#### Task requirements
Your answer should consist solely of the lines from the one containing "white gift [419,92,468,145]" through the end of the entries below, duplicated exactly.

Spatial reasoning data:
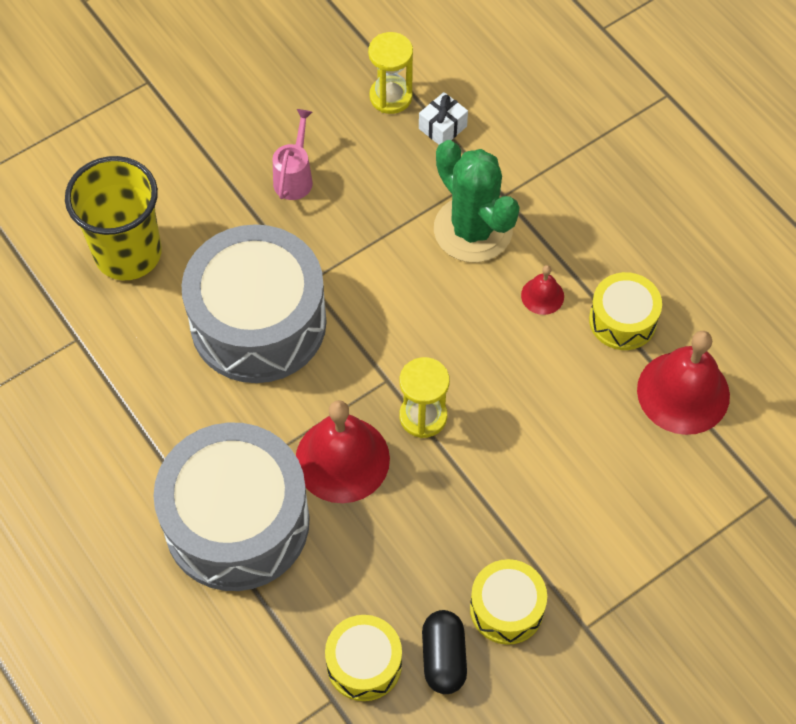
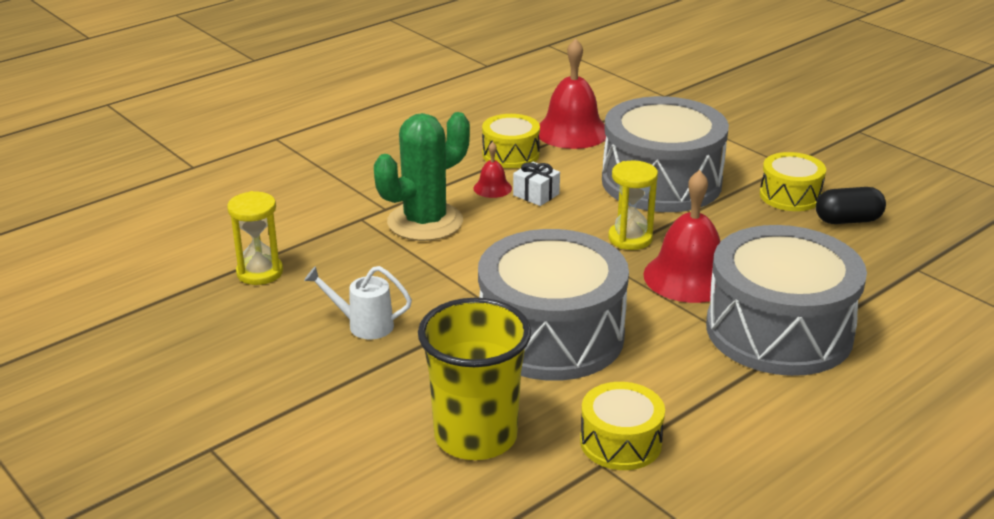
camera: 95 degrees left, 30 degrees down
pink watering can [273,109,313,200] -> white watering can [304,266,412,339]
yellow drum [325,615,402,701] -> yellow drum moved to [580,382,665,470]
white gift [419,92,468,145] -> white gift moved to [513,162,560,206]
none -> grey drum [602,96,729,212]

#### Answer space
white gift [419,92,468,145] -> white gift moved to [513,162,560,206]
none -> grey drum [602,96,729,212]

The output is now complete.